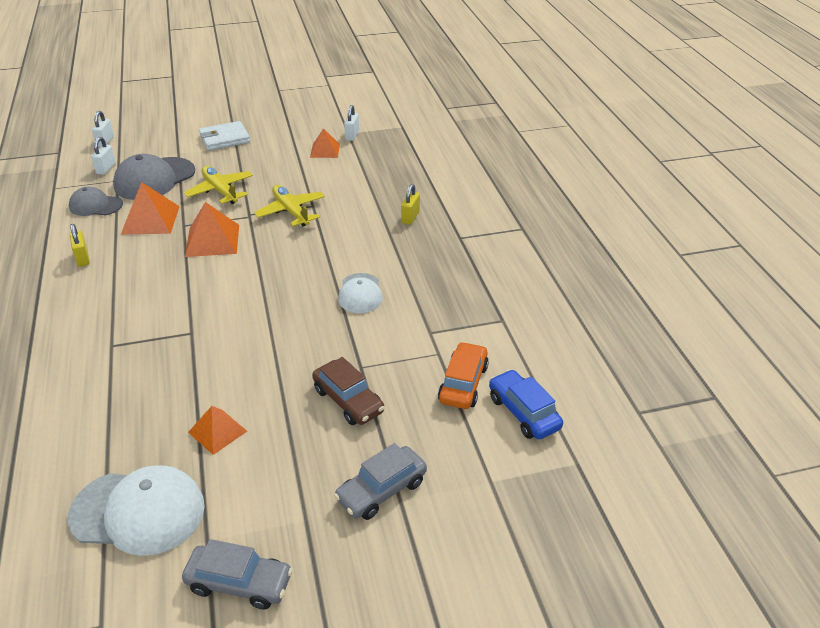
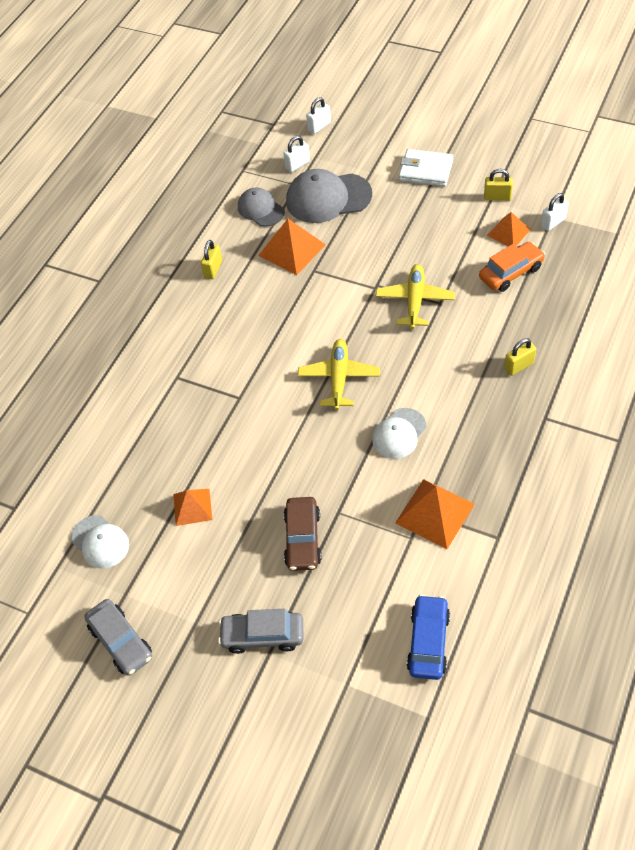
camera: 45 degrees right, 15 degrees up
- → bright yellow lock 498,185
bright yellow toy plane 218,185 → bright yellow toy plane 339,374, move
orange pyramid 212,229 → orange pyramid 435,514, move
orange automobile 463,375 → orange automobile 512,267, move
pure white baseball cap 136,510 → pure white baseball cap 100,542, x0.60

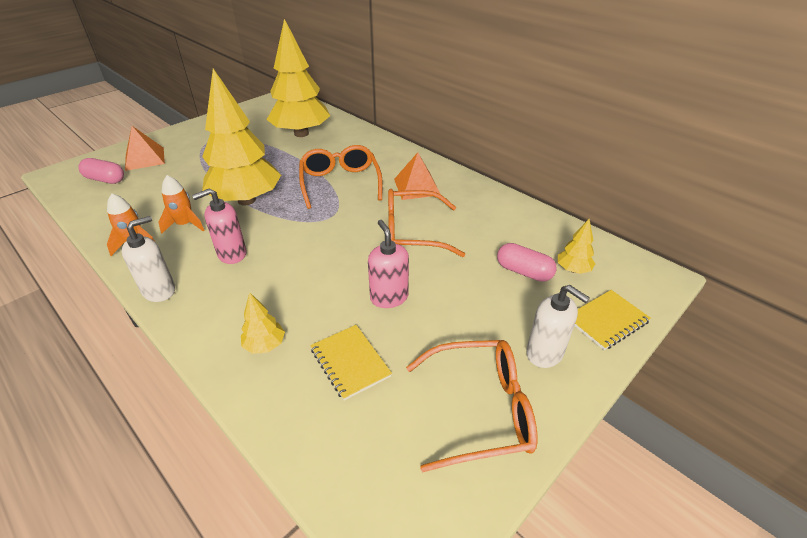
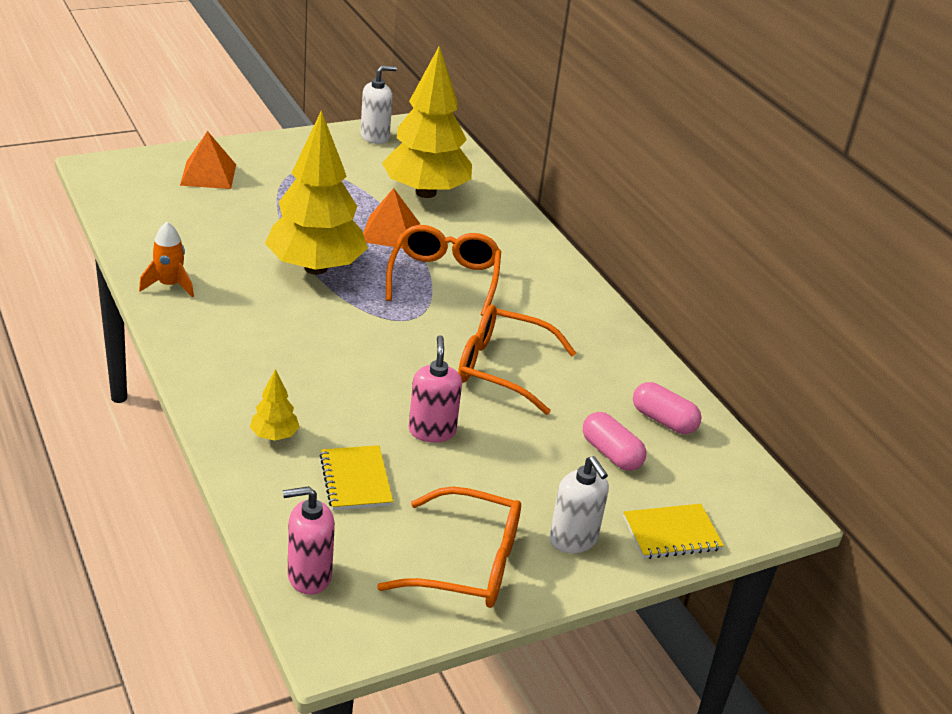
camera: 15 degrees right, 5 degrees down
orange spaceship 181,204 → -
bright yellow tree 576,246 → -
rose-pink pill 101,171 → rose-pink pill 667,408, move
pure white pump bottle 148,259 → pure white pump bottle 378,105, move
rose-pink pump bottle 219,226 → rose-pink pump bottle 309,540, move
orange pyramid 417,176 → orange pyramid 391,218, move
= = = =
- **Exercise details**
Go through the records above and copy every line with the word "pink".

- **Completed task**
rose-pink pill 101,171 → rose-pink pill 667,408, move
rose-pink pump bottle 219,226 → rose-pink pump bottle 309,540, move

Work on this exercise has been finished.